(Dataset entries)
___

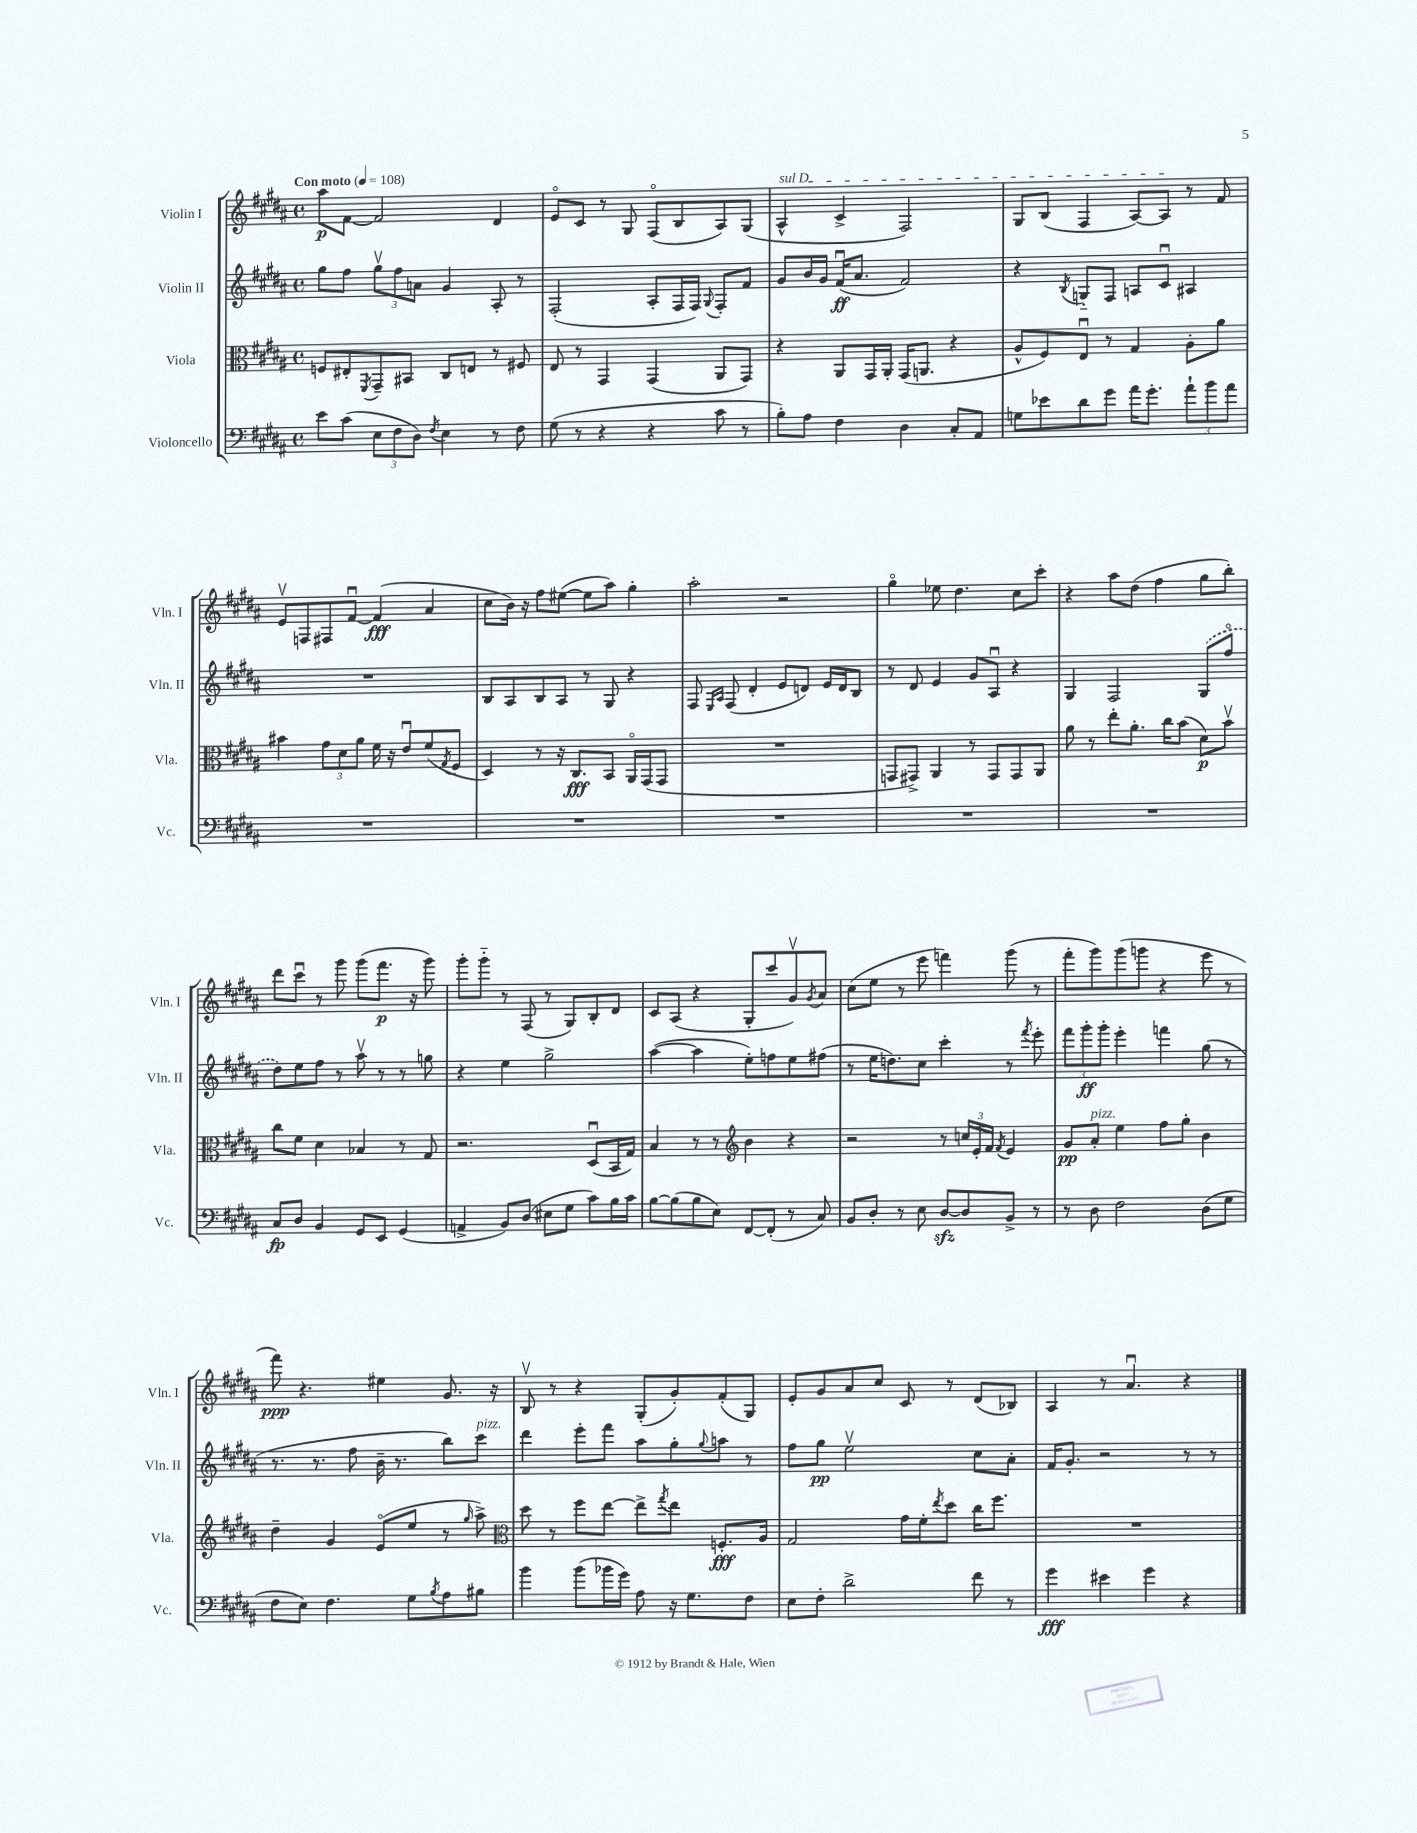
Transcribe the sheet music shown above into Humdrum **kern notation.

**kern	**kern	**kern	**kern
*staff4	*staff3	*staff2	*staff1
*clefF4	*clefC3	*clefG2	*clefG2
*k[f#c#g#d#a#]	*k[f#c#g#d#a#]	*k[f#c#g#d#a#]	*k[f#c#g#d#a#]
*M4/4	*M4/4	*M4/4	*M4/4
*met(c)	*met(c)	*met(c)	*met(c)
*MM108	*MM108	*MM108	*MM108
8e	8F	8gg#	8aa#
(8c#	8E#'	8ff#	[8f#
.	8qFF#	.	.
12E	8GG#~	12gg#v	2f#]
12F#	.	12ff#	.
.	8BB#	.	.
12D#)	.	12a	.
8qF#	.	.	.
4E	8C#	4g#	.
.	8E	.	.
8r	8r	8A#'	4d#
8F#	8F#	8r	.
=	=	=	=
(8G#	8E	(2F#'	8eo
8r	8r	.	8c#
4r	4GG#	.	8r
.	.	.	8G#
4r	(4GG#	8A#'	(8F#o
.	.	16F#	8B
.	.	16F#)	.
.	.	8qqG#	.
8c#	8AA#	8F#'	8A#)
8r	8GG#)	8f#	(8G#
=	=	=	=
8B')	4r	8g#	4A#^^
8A#	.	16b	.
.	.	16g#	.
4F#	8AA#	(16f#u	4c#^
.	.	8.a#	.
.	16GG#	.	.
.	16AA#'	.	.
4D#	(16GG#	2f#)	2F#)
.	8.AA	.	.
8C#'	4r	.	.
8AA#	.	.	.
=	=	=	=
8G	8A#^^	4r	8G#
8e-	8F#)	.	(8B
.	.	8qB	.
8d#	8Eu	8G'~	4F#
8g#	8r	8F#	.
16a#	4G#	8A	[8A#)
8.g#'	.	.	.
.	.	8c#u	8A#]
12a#`	8A#'	4A#	8r
12b	.	.	.
.	8a#	.	8f#
12a#	.	.	.
=	=	=	=
1r	4b#	1r	8ev
.	.	.	8F
.	12g#	.	8F#
.	12d#	.	.
.	.	.	[8f#u
.	12a#	.	.
.	16f#	.	(4f#]
.	16r	.	.
.	8eu	.	.
.	(8f#	.	4a#
.	8qG#	.	.
.	8F#	.	.
=	=	=	=
1r	4D#)	8B	8cc#
.	.	8A#	16b)
.	.	.	16r
.	8r	8B	8ff#
.	16r	8A#	([8ee#
.	8.C#	.	.
.	.	8r	8ee#]
.	8BB	8G#	8aa#)
.	16AA#o	4r	4gg#'
.	(16GG#	.	.
.	8GG#	.	.
=	=	=	=
1r	1r	8F#	2aa#'
.	.	16qqE	.
.	.	16qqA#	.
.	.	(8F#	.
.	.	4d#'	.
.	.	8e	2r
.	.	8d)	.
.	.	16e	.
.	.	16d	.
.	.	8B	.
=	=	=	=
1r	8GG	8r	4gg#o
.	8GG#^)	8d#	.
.	4AA#	4e	8ee-
.	.	.	4.dd#
.	8r	8g#	.
.	8GG#	8A#u	.
.	8GG#	4r	8cc#
.	8AA#	.	8ccc#'
=	=	=	=
1r	8a#	4G#	4r
.	8r	.	.
.	8ee'	2F#	8aa#
.	8.a#'	.	(8dd#
.	.	.	4ff#
.	16cc#	.	.
.	(8b	.	.
.	8d#)	(8G#	8gg#
.	8bv	8ff#o	8bb')
=	=	=	=
8C#	8cc#	8dd#)	8ddd#
8D#	8f#	8ee	8ccc#u
4BB	4d#	8ff#	8r
.	.	8r	8ggg#
8GG#	4B-	8aa#v	(8ggg#
8EE	.	8r	8.fff#
(4GG#	8r	8r	.
.	.	.	16r
.	8G#	8gg	8ggg#)
=	=	=	=
4AA^	2.r	4r	8ggg#'
.	.	.	8ggg#'~
8BB)	.	4ee	8r
(8D#	.	.	(8F#
8E#	.	2gg#^	8r
8G#	.	.	8G#)
8c#)	(8D#u	.	8B'
16B	16BB	.	8d#
16c#	16G#)	.	.
=	=	=	=
[8B	4B	([4aa#	8c#
(8B]	.	.	(8A#
8B	8r	4aa#]	4r
8E)	8r	.	.
*	*clefG2	*	*
[8FF#	4b	8ee')	8G#'
(8FF#']	.	8ff	8ccc#
8r	4r	8ee	8g#v)
.	.	.	8qg#
8C#)	.	(8ff#	8a#
=	=	=	=
8BB	2r	8r	(8cc#
8D#'	.	16ee	8ee
.	.	8.dd)	.
8r	.	.	8r
8E	.	8cc#	8eee
[8D#	8r	4ccc#'	4fff)
8D#]	24cc	.	.
.	24e'	.	.
.	24f#	.	.
.	8qf#	.	.
8BB^	4e	8r	(8ggg#
.	.	8qfff#	.
8r	.	8eee'	8r
=	=	=	=
8r	8g#	12fff#	8fff#'
.	.	12ggg#'	.
8D#	8a#'	.	8ggg#)
.	.	12ggg#'	.
2F#	4ee	4eee'	(8ggg#
.	.	.	8ggg
.	8ff#	4fff	4r
.	8gg#'	.	.
(8D#	4b	(8gg#	8eee
8G#	.	8r	8r
=	=	=	=
8F#	4dd#~	8.r	8fff#)
8E)	.	.	4.r
.	.	8.r	.
4.F#	4g#	.	.
.	.	8ff#	.
.	(8eo	16b~	4ee#
.	.	8.r	.
8G#	8ee	.	.
8qB	.	.	.
8A#	8r	8bb)	8.g#
.	16qqgg#	.	.
8B#	8aa#^)	8ccc#	.
.	.	.	16r
=	=	=	=
*	*clefC3	*	*
4b	8dd#	4ddd#	8Bv
.	8r	.	8r
(8b	8ff#	8eee'	4r
16b-	[8ee	8fff#	.
16g#)	.	.	.
8A#	8ee^]	8aa#	(8G#'
.	8qgg#	.	.
16r	8ee	8gg#'	8g#')
8.G#	.	.	.
.	.	8qqgg#	.
.	8.F'	8aa	(8f#'
8F#	.	8r	8G#)
.	16A#	.	.
=	=	=	=
8E	2G#	8ff#	8e'
8F#'	.	8gg#	8g#
2d#^	.	2eev	8a#
.	.	.	8cc#
.	16g#	.	8c#
.	16f#'	.	.
.	8qee	.	.
.	8dd#	.	8r
8f#	16cc#	8cc#	(8d#
.	8.ff#	.	.
8r	.	8a#'	8B-)
=	=	=	=
4g#	1r	16f#	4A#
.	.	8.g#'	.
4e#	.	2r	8r
.	.	.	4.a#u
4g#	.	.	.
4r	.	8r	4r
.	.	8r	.
==	==	==	==
*-	*-	*-	*-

___

_Stated problem_
Identify each line in the data above that contains the string "kern", and copy those lines.

_Task response_
Transcribe the sheet music shown above into Humdrum **kern notation.
**kern	**kern	**kern	**kern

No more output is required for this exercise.